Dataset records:
※
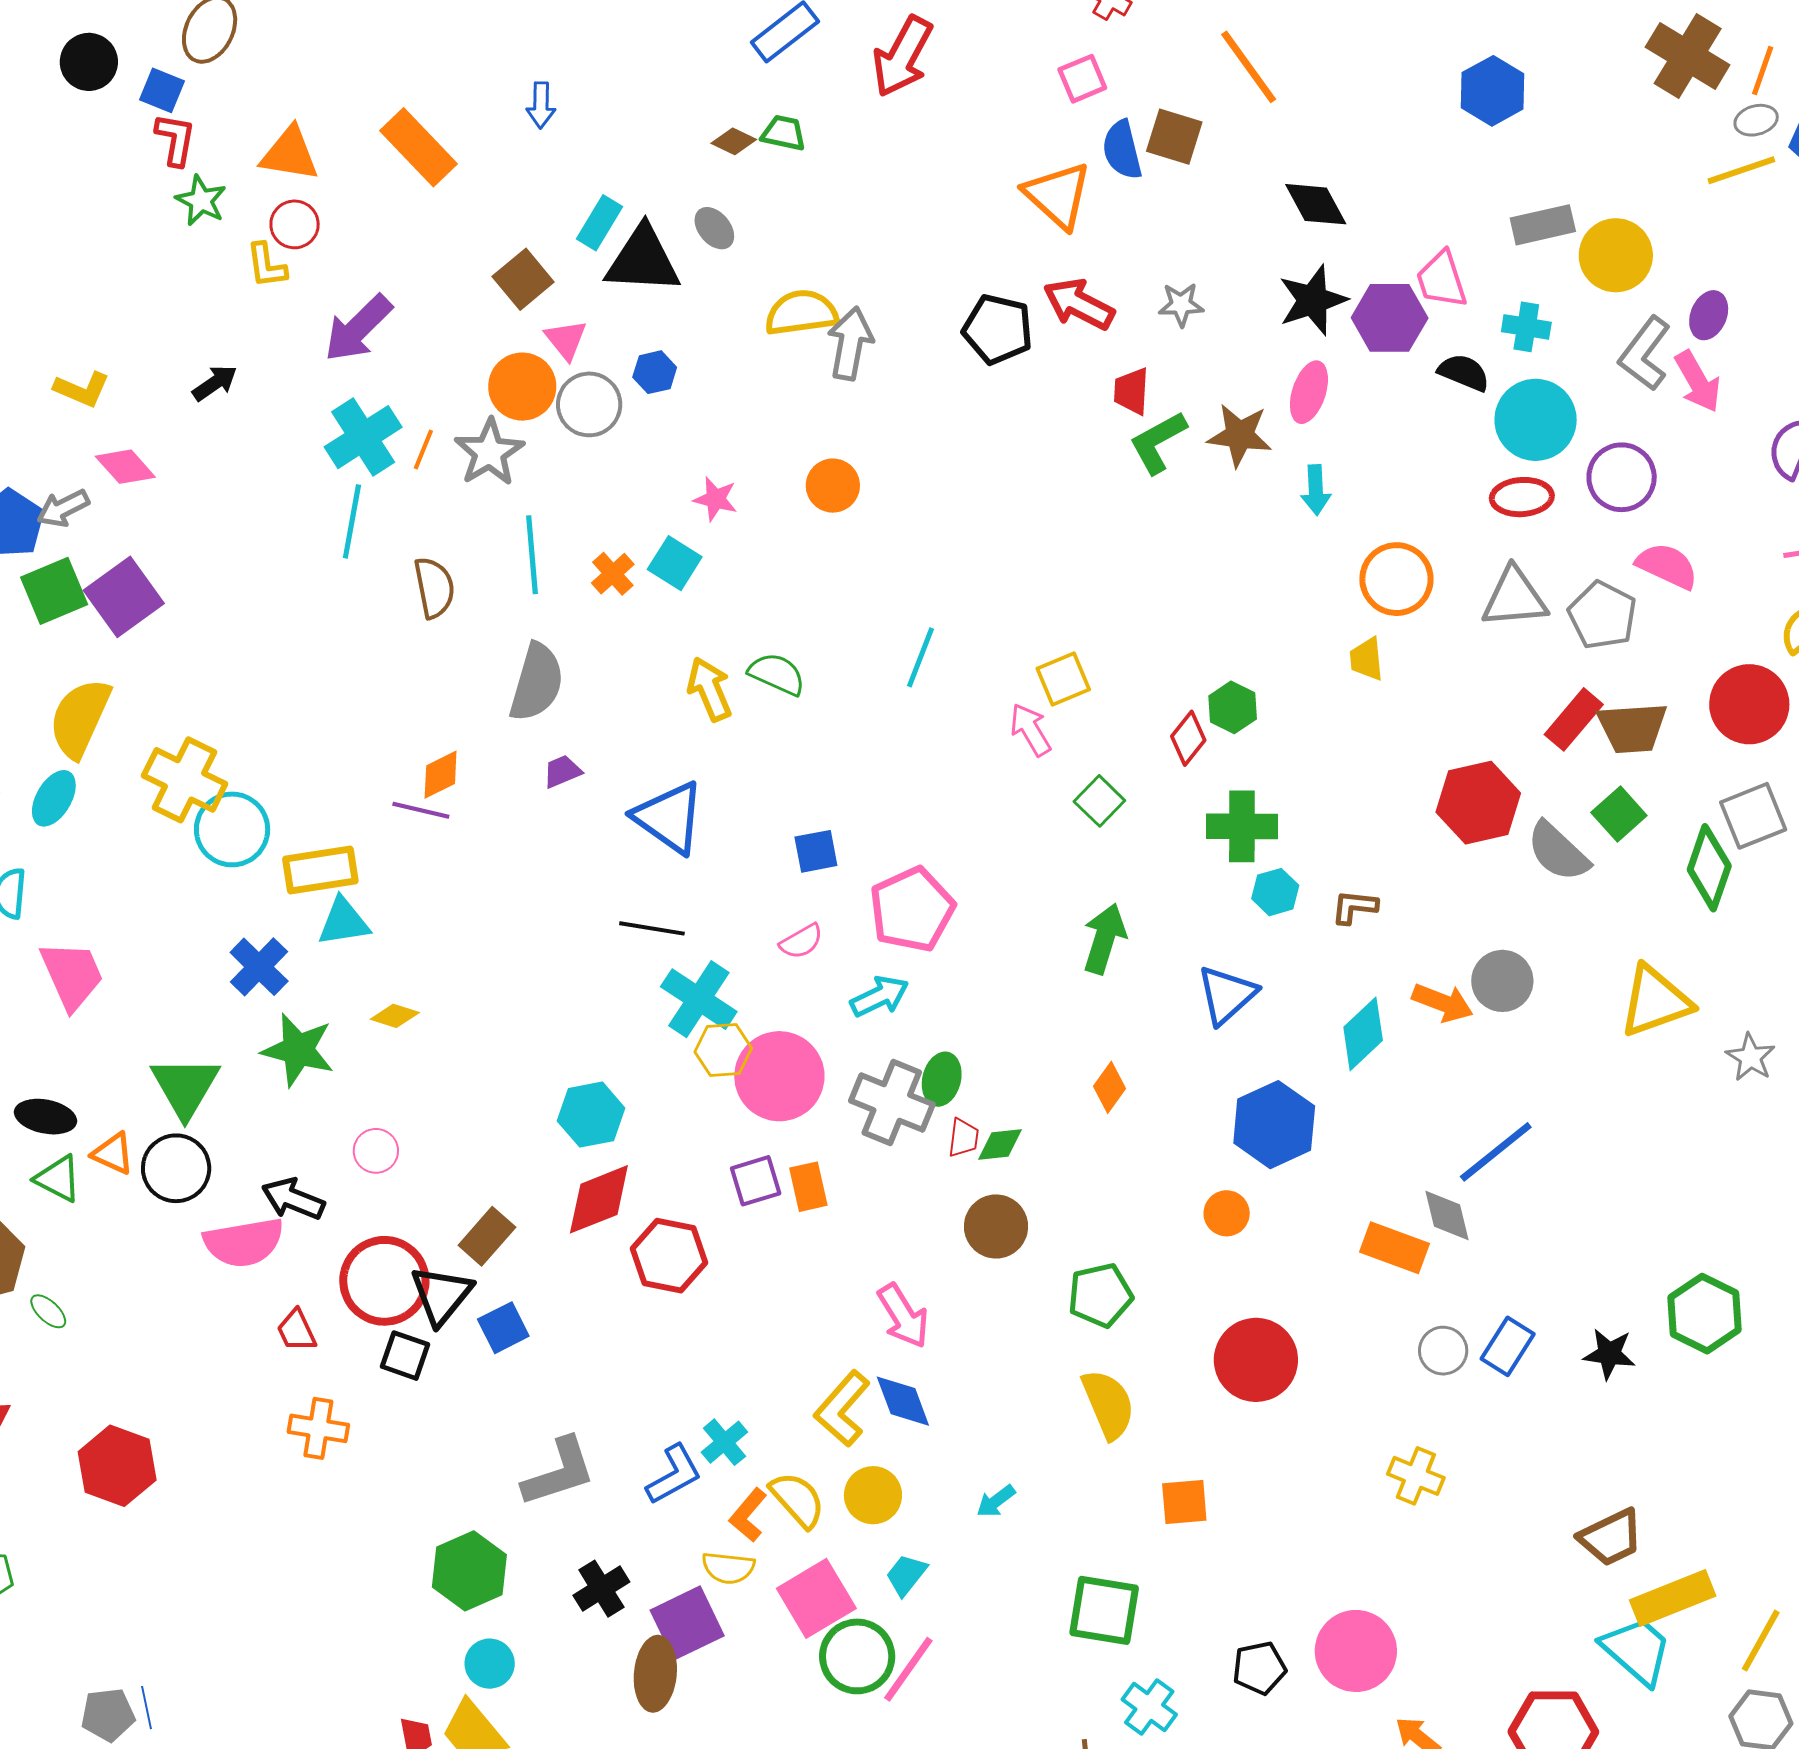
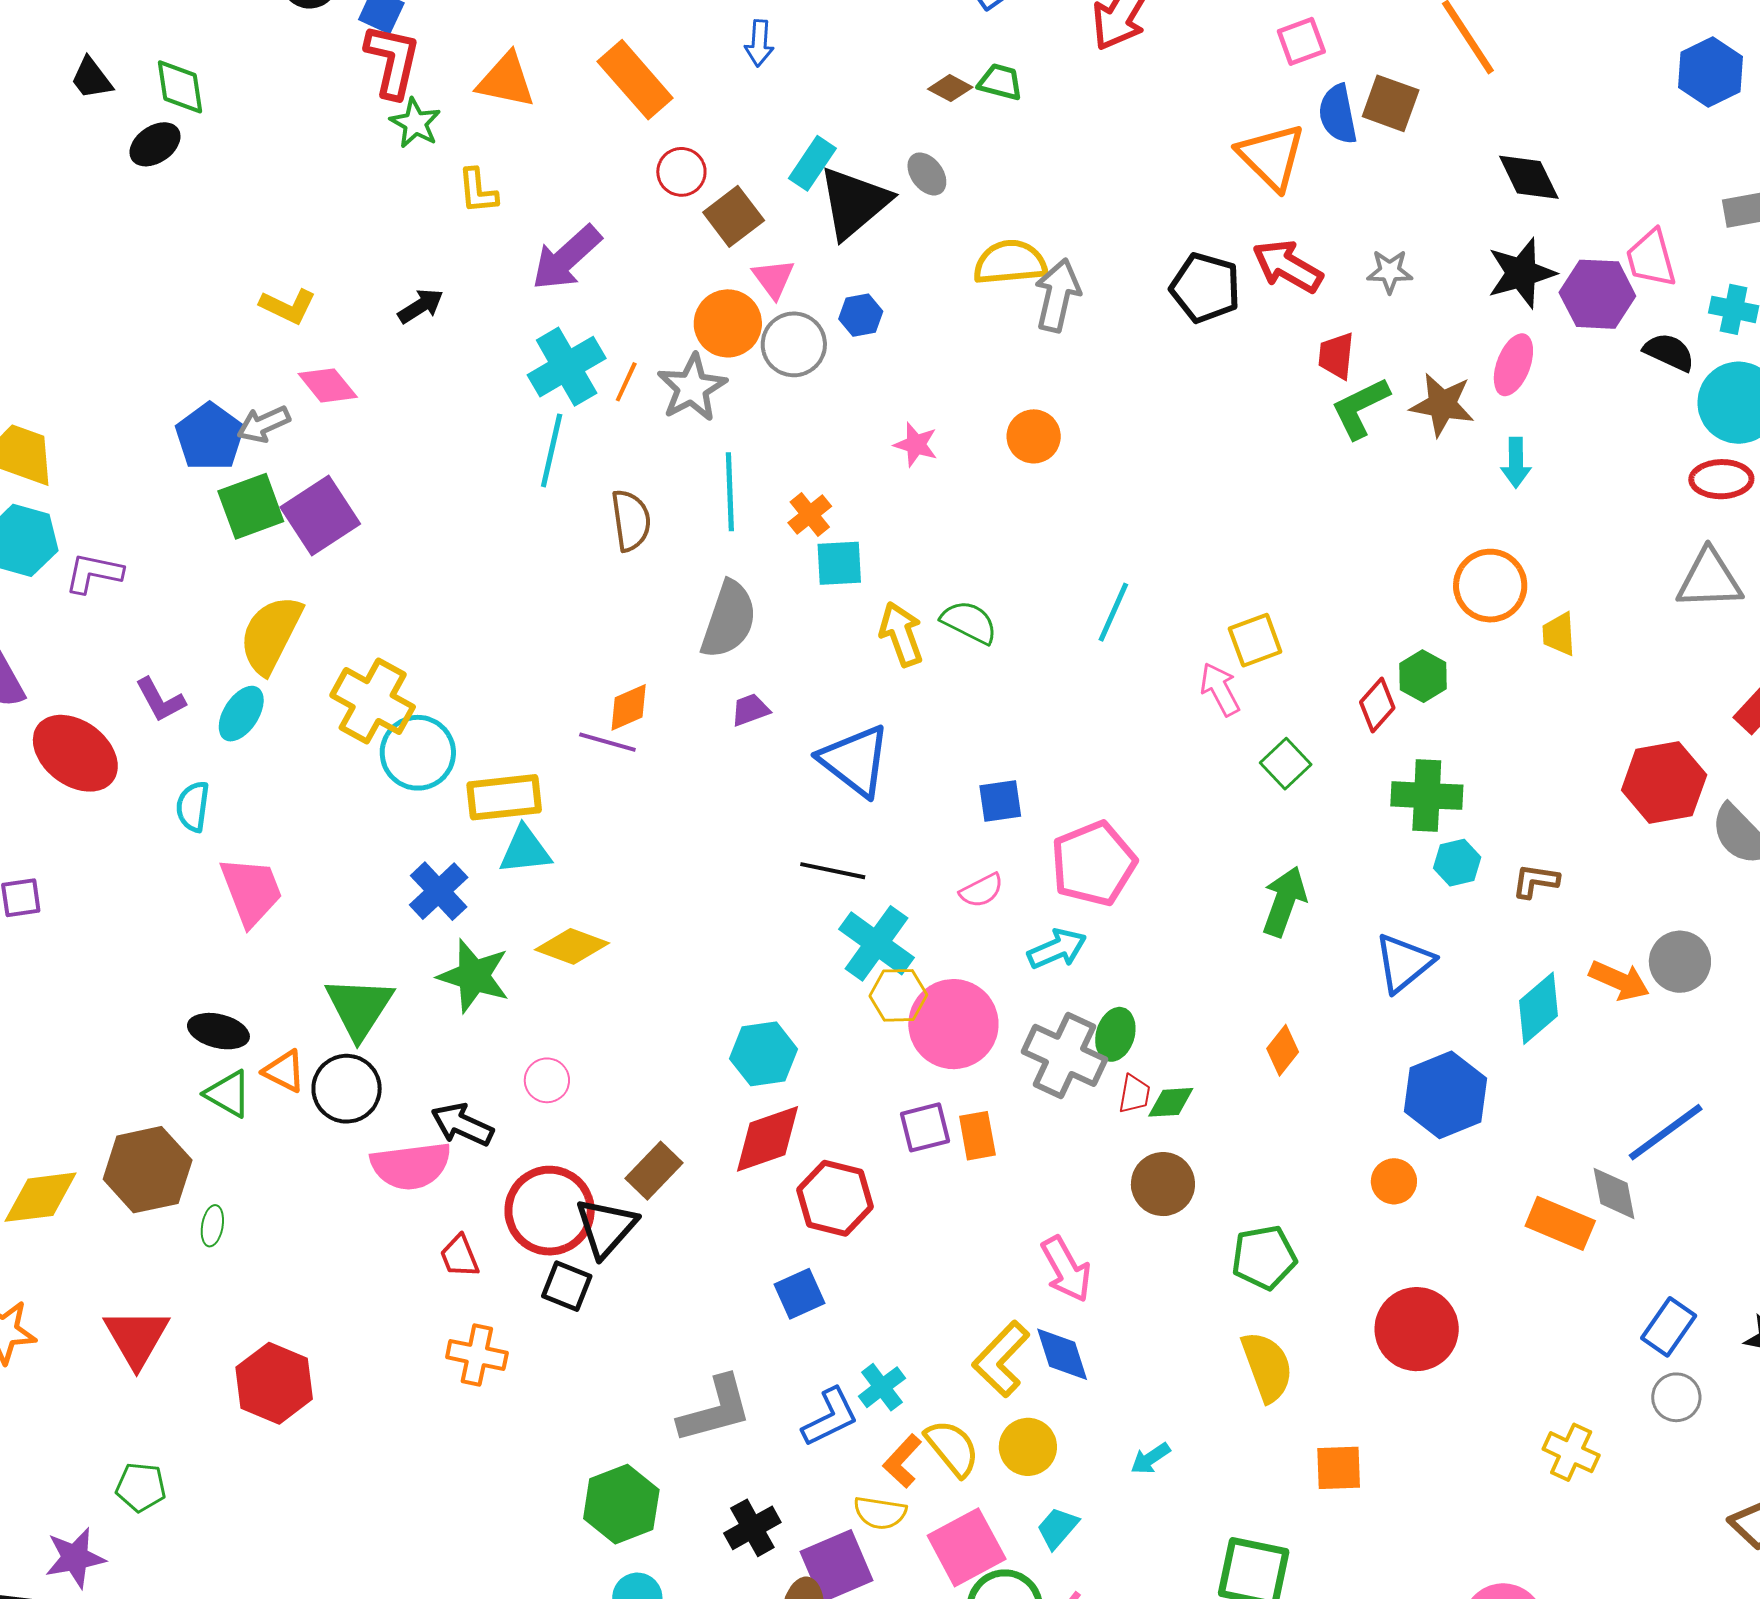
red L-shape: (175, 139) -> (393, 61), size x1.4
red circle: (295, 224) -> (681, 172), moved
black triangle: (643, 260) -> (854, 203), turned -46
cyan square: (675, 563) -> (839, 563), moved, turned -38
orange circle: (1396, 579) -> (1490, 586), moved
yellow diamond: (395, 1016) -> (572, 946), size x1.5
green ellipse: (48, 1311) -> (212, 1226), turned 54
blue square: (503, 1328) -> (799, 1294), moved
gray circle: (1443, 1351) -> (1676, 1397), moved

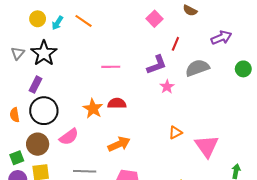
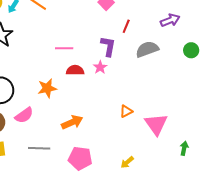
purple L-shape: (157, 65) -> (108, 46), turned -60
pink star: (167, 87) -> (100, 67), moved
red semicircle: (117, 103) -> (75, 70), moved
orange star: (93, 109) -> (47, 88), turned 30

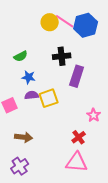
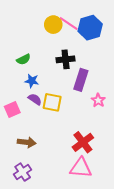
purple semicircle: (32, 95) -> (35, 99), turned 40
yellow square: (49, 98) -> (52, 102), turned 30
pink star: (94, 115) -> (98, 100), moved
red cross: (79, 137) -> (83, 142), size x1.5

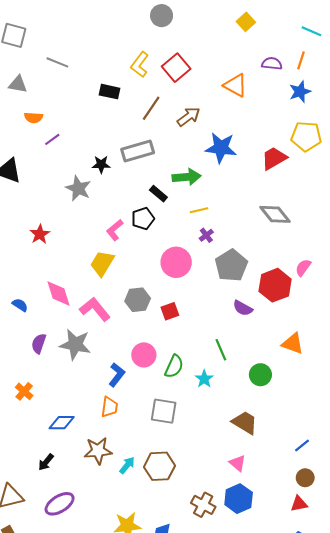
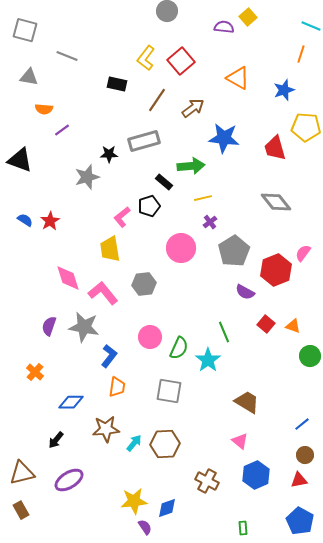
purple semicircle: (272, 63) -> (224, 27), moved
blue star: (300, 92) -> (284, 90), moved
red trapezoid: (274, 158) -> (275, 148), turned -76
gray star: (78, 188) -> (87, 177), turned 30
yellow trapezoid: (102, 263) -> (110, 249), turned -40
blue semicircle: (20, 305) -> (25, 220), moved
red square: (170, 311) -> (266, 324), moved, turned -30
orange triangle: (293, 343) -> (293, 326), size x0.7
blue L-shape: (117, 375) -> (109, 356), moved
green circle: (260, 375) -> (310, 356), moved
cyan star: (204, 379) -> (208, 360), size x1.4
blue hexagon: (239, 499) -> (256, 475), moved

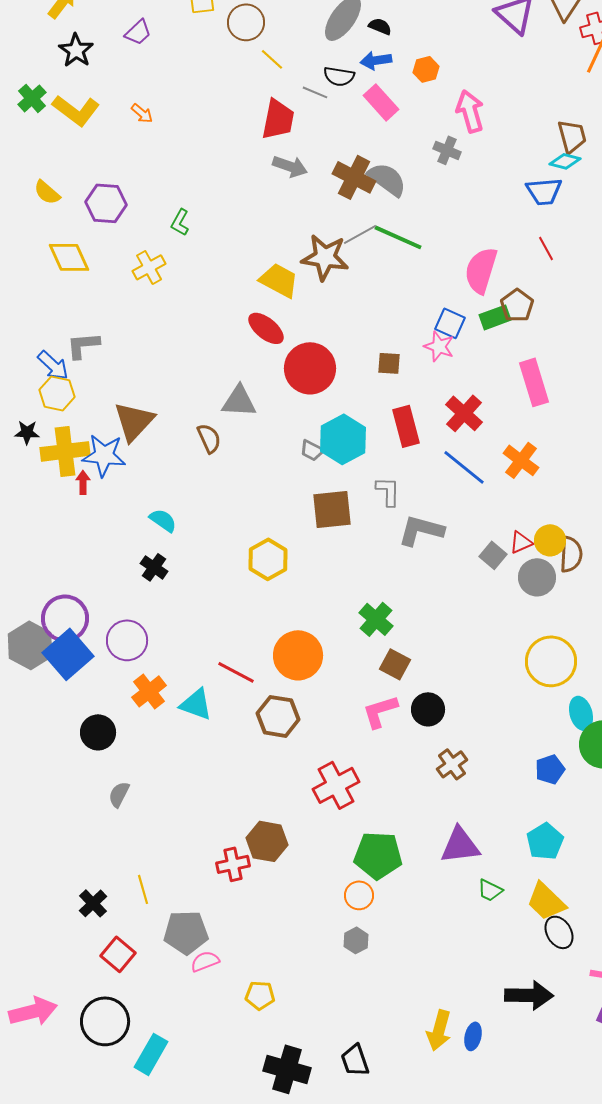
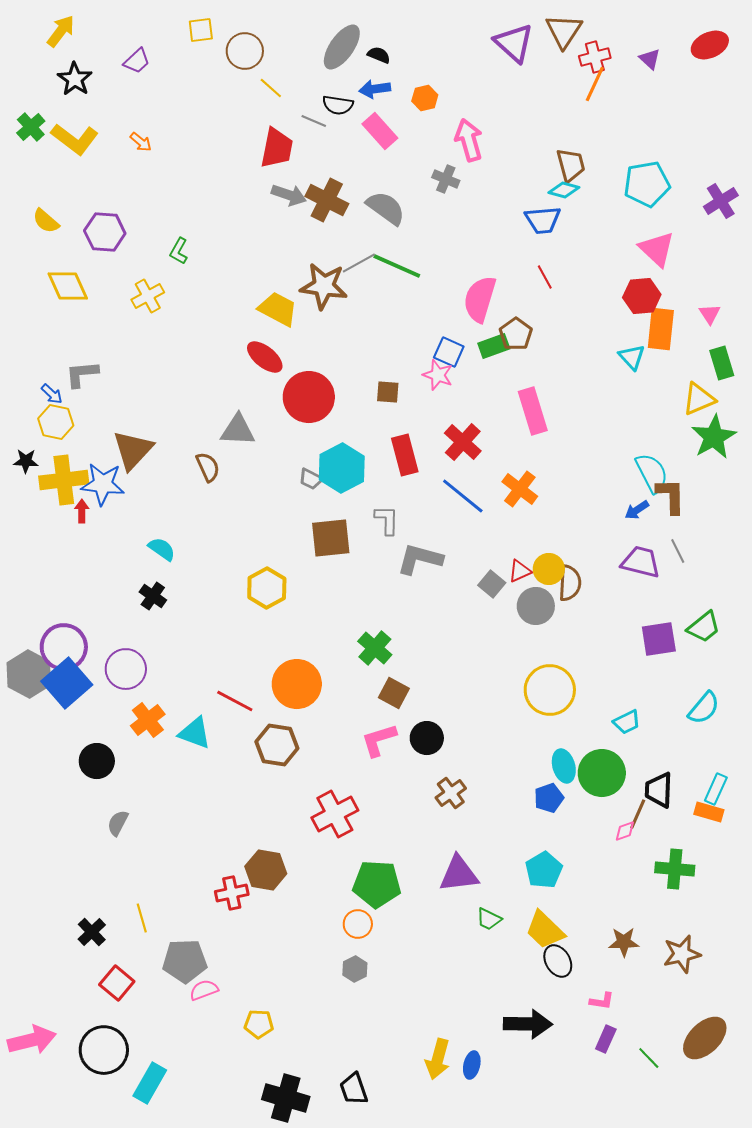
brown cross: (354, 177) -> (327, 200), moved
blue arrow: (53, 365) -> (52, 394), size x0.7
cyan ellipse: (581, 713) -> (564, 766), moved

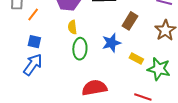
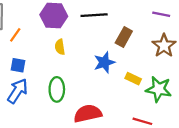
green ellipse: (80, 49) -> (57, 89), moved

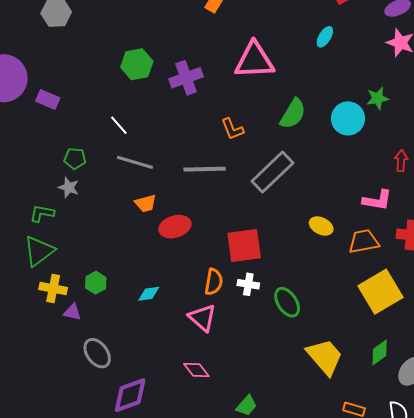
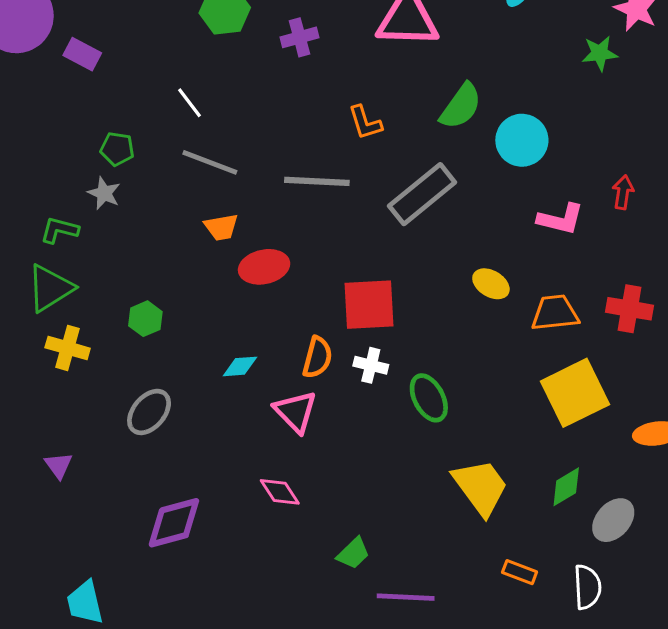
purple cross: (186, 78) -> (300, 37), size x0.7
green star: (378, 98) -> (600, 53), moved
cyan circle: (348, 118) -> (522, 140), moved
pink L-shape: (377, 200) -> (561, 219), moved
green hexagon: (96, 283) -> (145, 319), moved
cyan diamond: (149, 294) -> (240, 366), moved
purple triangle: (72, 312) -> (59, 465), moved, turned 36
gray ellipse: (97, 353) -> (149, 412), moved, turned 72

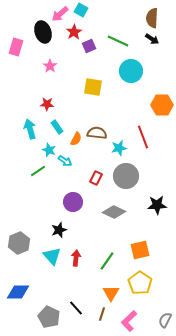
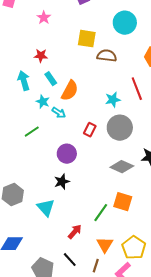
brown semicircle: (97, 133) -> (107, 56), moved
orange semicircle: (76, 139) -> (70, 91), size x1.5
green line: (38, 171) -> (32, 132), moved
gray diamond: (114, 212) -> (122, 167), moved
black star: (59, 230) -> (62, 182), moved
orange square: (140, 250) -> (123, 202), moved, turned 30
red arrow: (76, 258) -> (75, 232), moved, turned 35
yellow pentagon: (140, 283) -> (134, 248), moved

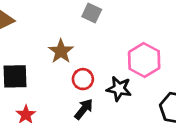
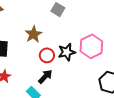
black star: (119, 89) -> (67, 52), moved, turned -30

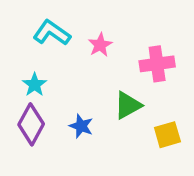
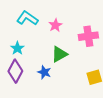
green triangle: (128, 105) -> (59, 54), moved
※
Go through the data above and return each line containing the string "trapezoid".

RESULT OF THIS TASK:
red trapezoid: (274, 158) -> (275, 148), turned -76
yellow trapezoid: (102, 263) -> (110, 249), turned -40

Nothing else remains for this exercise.